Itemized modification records
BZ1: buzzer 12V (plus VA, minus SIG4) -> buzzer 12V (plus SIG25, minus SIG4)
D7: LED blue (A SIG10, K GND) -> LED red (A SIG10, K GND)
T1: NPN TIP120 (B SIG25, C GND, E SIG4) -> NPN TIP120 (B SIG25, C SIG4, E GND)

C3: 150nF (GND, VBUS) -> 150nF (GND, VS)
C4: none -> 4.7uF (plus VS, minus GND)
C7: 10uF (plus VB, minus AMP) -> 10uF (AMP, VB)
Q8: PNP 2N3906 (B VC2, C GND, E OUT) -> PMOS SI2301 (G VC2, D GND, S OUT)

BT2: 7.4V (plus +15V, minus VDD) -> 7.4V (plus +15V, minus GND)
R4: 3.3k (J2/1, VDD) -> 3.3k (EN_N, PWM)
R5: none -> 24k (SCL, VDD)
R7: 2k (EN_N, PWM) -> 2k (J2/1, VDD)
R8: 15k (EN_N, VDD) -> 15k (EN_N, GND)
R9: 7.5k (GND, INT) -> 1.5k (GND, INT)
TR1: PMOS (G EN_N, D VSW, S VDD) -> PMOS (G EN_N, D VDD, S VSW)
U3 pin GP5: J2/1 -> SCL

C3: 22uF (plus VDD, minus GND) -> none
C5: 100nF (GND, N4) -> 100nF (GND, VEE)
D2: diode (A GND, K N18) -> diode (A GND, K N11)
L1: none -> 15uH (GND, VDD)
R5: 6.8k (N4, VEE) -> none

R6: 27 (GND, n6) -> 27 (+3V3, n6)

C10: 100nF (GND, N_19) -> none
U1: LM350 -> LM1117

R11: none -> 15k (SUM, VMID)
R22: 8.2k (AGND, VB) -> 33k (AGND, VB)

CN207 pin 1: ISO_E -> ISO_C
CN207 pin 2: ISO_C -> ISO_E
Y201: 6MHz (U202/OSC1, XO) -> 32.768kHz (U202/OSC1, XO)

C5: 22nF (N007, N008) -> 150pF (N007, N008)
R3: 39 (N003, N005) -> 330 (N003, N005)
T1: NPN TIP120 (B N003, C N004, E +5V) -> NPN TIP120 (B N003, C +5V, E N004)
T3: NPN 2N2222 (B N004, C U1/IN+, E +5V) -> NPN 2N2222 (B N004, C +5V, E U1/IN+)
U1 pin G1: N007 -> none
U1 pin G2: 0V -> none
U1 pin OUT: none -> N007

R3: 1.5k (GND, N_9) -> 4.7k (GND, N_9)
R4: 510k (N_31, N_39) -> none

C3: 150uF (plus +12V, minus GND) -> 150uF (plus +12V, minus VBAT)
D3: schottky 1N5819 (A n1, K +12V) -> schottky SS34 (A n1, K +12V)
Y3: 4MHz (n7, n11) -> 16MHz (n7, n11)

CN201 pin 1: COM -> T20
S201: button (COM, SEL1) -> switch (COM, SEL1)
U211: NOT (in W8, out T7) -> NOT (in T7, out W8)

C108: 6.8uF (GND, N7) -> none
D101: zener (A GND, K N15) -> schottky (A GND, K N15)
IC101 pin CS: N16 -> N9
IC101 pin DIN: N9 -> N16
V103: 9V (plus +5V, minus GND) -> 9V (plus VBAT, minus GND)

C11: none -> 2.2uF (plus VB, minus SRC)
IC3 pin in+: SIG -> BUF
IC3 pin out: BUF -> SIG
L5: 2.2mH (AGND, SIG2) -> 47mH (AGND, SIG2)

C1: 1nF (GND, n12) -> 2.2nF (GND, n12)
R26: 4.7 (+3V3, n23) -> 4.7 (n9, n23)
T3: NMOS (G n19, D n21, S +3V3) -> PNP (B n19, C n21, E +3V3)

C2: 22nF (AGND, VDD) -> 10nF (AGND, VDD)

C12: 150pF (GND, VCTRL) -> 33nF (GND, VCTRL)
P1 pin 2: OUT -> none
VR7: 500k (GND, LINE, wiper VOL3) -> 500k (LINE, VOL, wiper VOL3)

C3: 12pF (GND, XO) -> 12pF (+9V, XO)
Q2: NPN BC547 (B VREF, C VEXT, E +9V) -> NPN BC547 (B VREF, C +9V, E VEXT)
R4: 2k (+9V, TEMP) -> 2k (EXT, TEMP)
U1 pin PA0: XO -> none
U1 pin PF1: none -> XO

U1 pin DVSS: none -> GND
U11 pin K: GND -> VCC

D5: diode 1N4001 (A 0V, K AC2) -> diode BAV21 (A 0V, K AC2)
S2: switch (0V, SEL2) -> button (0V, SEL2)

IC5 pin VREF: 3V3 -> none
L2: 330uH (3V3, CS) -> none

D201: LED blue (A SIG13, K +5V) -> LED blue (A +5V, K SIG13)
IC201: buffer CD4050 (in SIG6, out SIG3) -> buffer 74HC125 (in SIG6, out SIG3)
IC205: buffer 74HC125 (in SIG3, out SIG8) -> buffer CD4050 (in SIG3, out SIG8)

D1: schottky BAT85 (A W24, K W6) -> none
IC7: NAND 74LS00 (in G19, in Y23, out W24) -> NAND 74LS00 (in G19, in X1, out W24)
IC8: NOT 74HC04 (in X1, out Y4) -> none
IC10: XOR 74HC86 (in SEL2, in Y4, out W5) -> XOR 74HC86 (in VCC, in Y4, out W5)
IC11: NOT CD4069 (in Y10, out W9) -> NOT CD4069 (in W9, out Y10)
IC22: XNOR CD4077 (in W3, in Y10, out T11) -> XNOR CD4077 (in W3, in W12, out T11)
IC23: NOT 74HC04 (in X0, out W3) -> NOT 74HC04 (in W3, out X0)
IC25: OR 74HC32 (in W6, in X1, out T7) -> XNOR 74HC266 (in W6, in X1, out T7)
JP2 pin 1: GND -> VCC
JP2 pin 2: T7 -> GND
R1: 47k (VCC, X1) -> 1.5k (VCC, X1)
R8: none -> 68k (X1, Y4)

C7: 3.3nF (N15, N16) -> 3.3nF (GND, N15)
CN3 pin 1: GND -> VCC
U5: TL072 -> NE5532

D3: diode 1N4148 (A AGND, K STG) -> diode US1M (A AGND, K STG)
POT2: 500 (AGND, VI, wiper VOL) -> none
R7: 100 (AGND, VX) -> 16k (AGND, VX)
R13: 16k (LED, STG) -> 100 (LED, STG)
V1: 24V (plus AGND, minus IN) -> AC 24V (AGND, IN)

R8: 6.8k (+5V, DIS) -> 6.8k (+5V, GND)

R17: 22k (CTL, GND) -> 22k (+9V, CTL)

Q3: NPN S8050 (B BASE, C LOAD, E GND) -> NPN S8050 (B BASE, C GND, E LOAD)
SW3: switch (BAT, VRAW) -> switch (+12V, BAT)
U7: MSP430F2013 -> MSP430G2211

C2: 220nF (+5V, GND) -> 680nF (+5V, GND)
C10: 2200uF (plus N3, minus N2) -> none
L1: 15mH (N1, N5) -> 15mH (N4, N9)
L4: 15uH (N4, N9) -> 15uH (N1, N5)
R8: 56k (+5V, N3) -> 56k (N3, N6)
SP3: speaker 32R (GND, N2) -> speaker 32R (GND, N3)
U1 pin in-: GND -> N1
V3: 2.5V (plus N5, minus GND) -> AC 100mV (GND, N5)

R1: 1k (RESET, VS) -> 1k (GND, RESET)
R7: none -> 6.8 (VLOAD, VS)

ASSIGNED TASK
Copy whichever lines above contain the string "AGND".

SOLUTION
R22: 8.2k (AGND, VB) -> 33k (AGND, VB)
L5: 2.2mH (AGND, SIG2) -> 47mH (AGND, SIG2)
C2: 22nF (AGND, VDD) -> 10nF (AGND, VDD)
D3: diode 1N4148 (A AGND, K STG) -> diode US1M (A AGND, K STG)
POT2: 500 (AGND, VI, wiper VOL) -> none
R7: 100 (AGND, VX) -> 16k (AGND, VX)
V1: 24V (plus AGND, minus IN) -> AC 24V (AGND, IN)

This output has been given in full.